__Exercise directions__. From top to bottom, write out the listing exactly and skip every picture.
:: Provided material ::
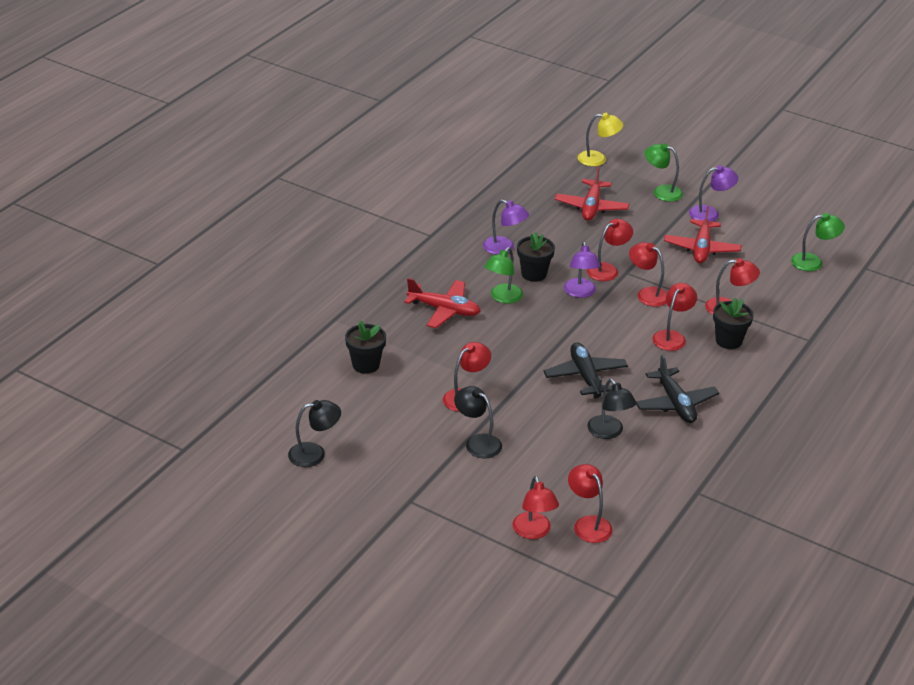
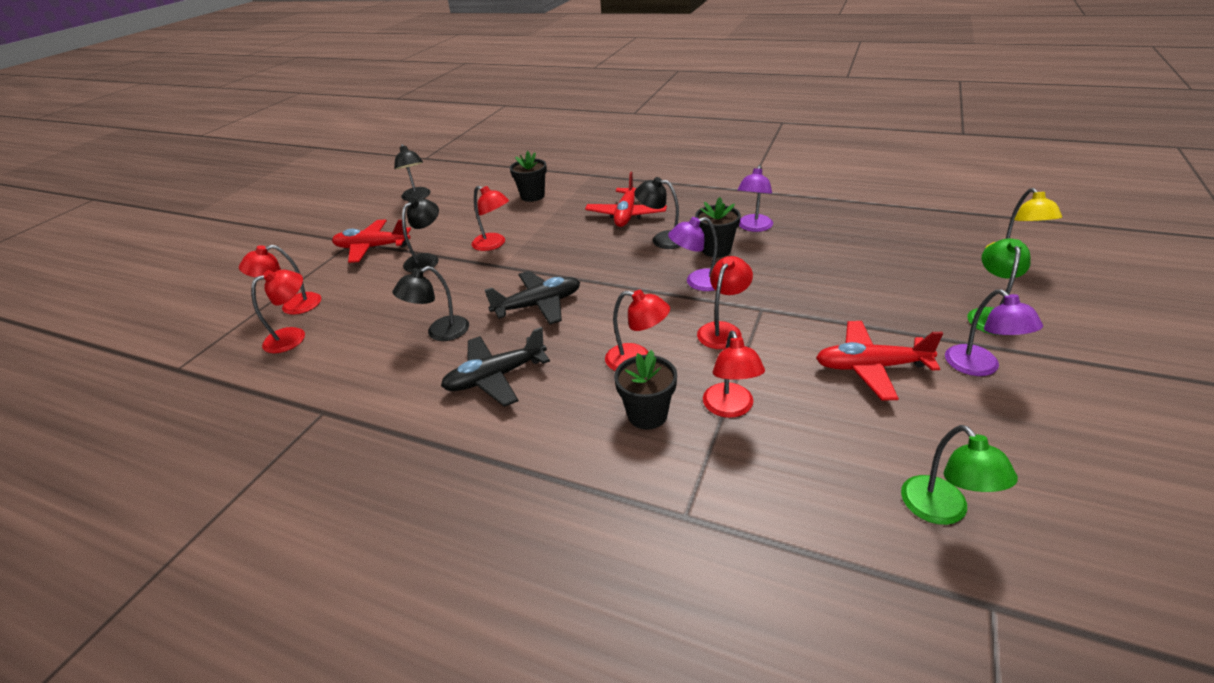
camera: 85 degrees right, 0 degrees up
(502, 297) = (662, 239): green lamp -> black lamp
(591, 207) = (889, 267): red plane -> red plane (372, 247)
(607, 269) = (758, 294): red lamp -> none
:::
__Task response__.
camera: 85 degrees right, 0 degrees up
(502, 297) = (662, 239): green lamp -> black lamp
(591, 207) = (889, 267): red plane -> red plane (372, 247)
(607, 269) = (758, 294): red lamp -> none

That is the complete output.